Task data ::
------------------------------------------------------------------------

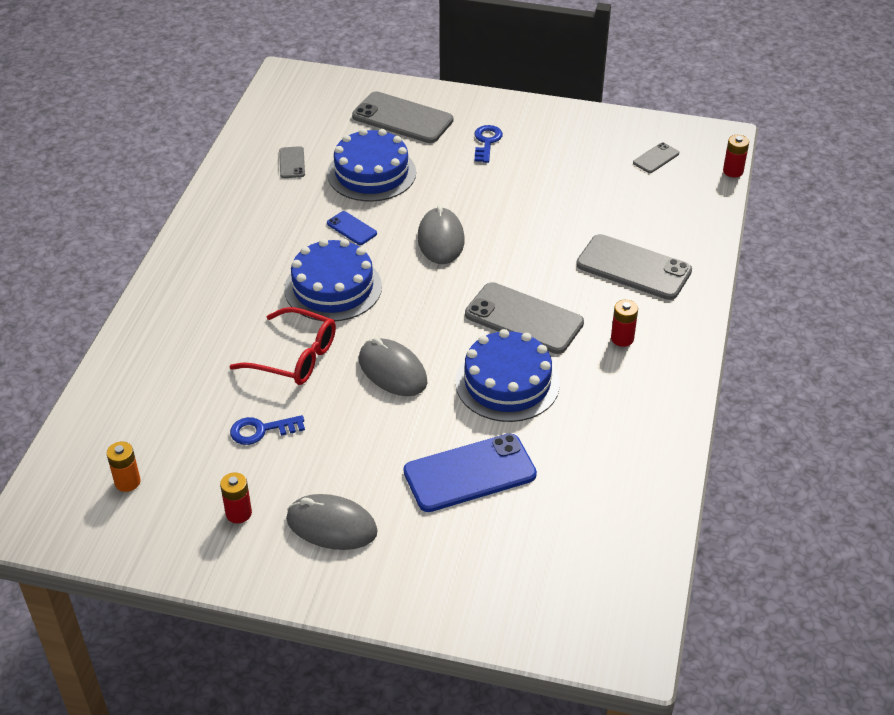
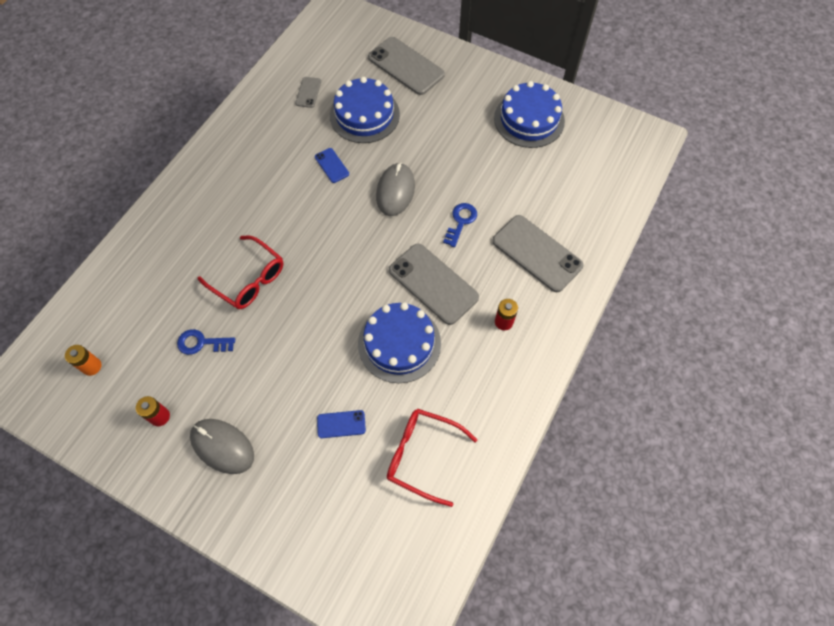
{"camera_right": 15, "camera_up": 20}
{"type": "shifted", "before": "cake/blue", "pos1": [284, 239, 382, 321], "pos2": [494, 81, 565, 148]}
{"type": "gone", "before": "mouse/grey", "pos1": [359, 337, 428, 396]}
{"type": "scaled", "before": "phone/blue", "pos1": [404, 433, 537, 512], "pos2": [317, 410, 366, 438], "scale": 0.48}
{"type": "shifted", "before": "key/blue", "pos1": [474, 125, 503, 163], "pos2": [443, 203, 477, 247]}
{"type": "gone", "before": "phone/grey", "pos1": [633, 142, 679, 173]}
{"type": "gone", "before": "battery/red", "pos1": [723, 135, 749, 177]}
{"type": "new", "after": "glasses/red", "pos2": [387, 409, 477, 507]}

------------------------------------------------------------------------

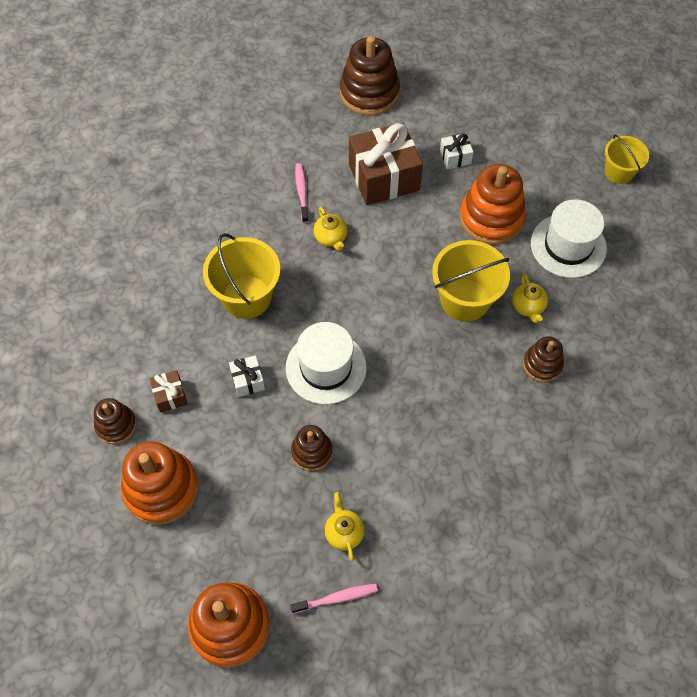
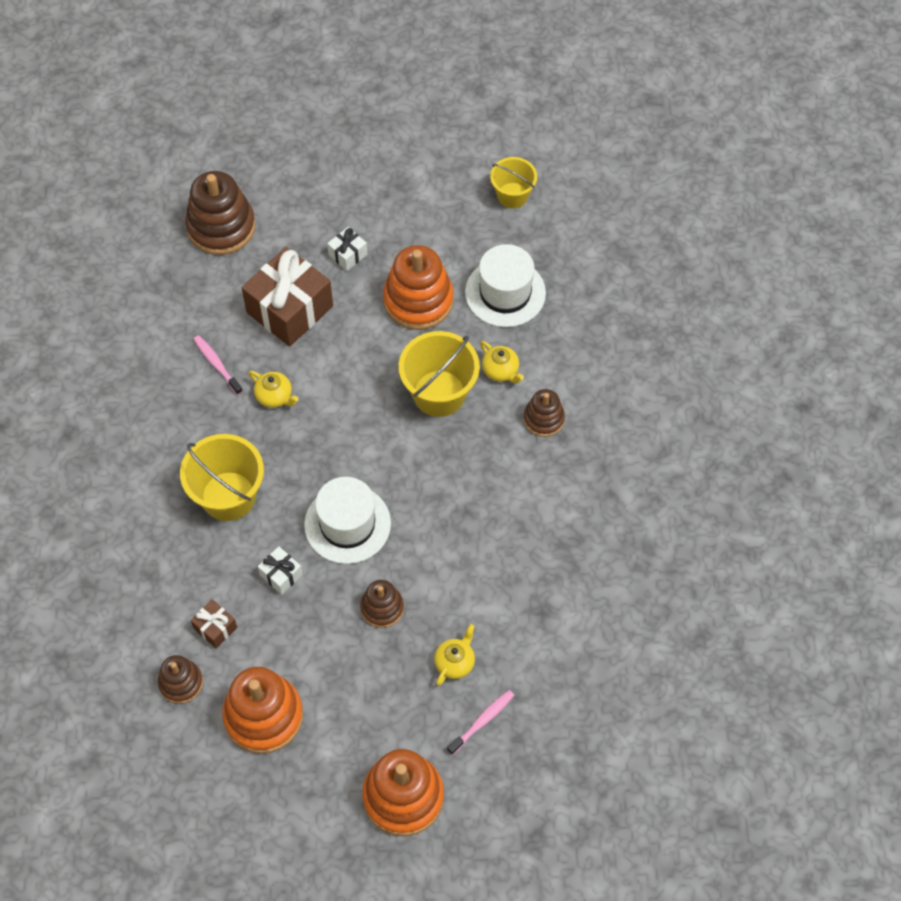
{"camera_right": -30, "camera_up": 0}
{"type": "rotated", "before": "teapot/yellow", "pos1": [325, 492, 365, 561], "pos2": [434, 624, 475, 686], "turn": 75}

------------------------------------------------------------------------

Work required :: Copy out each line of the data that has the word "grey" in it.

Exercise answer ::
{"type": "gone", "before": "mouse/grey", "pos1": [359, 337, 428, 396]}
{"type": "gone", "before": "phone/grey", "pos1": [633, 142, 679, 173]}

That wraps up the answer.